(SUPPLIED DATA Opens)
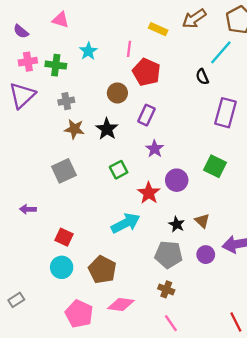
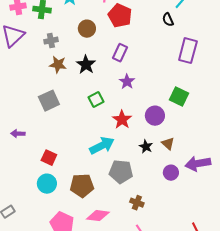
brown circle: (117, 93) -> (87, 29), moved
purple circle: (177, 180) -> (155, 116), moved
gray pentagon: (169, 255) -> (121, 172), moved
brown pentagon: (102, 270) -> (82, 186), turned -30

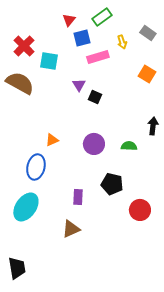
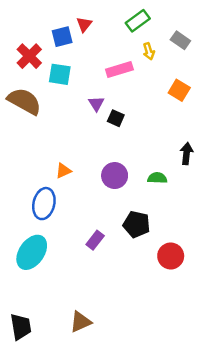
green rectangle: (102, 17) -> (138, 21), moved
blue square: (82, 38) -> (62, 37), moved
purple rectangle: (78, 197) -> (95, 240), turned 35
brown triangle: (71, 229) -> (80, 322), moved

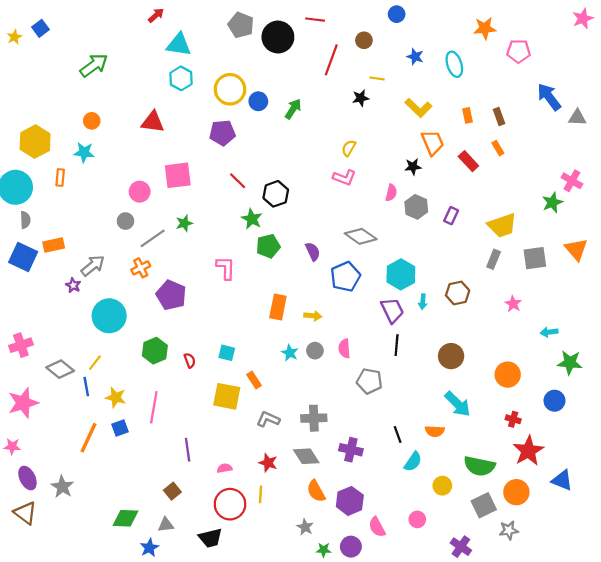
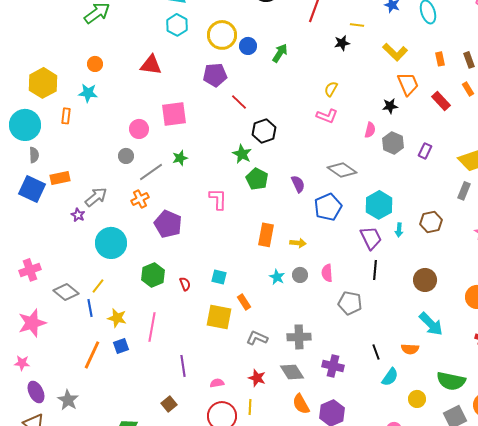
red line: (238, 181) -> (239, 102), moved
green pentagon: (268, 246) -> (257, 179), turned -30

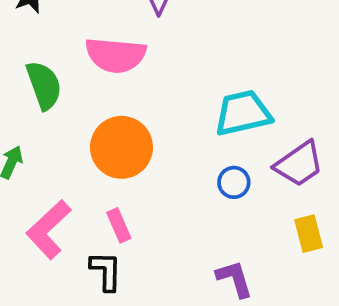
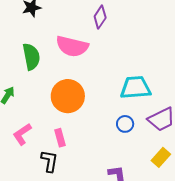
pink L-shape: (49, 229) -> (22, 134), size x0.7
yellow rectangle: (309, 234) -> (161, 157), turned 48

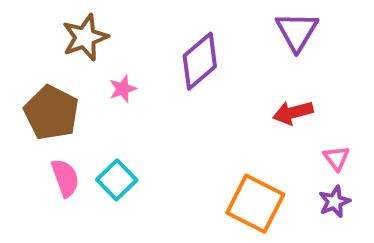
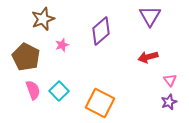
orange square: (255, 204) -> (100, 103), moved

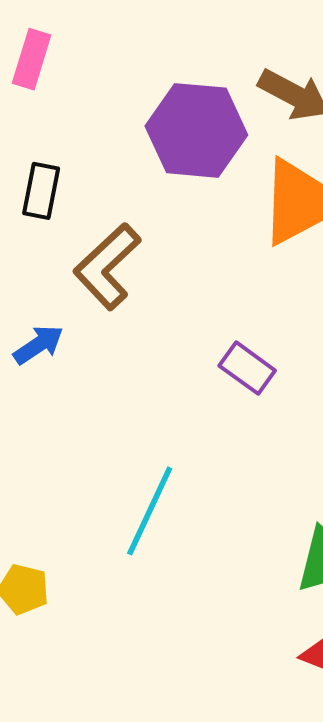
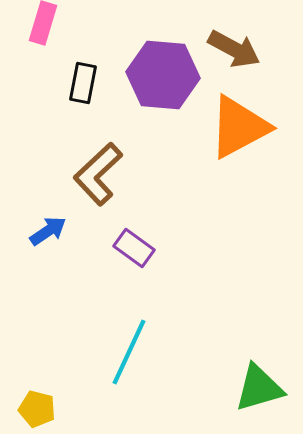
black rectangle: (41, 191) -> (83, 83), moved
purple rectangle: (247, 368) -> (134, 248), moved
(SUPPLIED DATA Closes)
#### [REQUIREMENT]
Images in the records must not be repeated; everything else should be returned exactly.

#### [TASK RESULT]
brown circle: (117, 93) -> (87, 29), moved
purple circle: (177, 180) -> (155, 116), moved
gray pentagon: (169, 255) -> (121, 172), moved
brown pentagon: (102, 270) -> (82, 186), turned -30

green rectangle: (102, 17) -> (138, 21), moved
blue square: (82, 38) -> (62, 37), moved
purple rectangle: (78, 197) -> (95, 240), turned 35
brown triangle: (71, 229) -> (80, 322), moved

red line: (238, 181) -> (239, 102), moved
green pentagon: (268, 246) -> (257, 179), turned -30

pink L-shape: (49, 229) -> (22, 134), size x0.7
yellow rectangle: (309, 234) -> (161, 157), turned 48

orange square: (255, 204) -> (100, 103), moved

black rectangle: (41, 191) -> (83, 83), moved
purple rectangle: (247, 368) -> (134, 248), moved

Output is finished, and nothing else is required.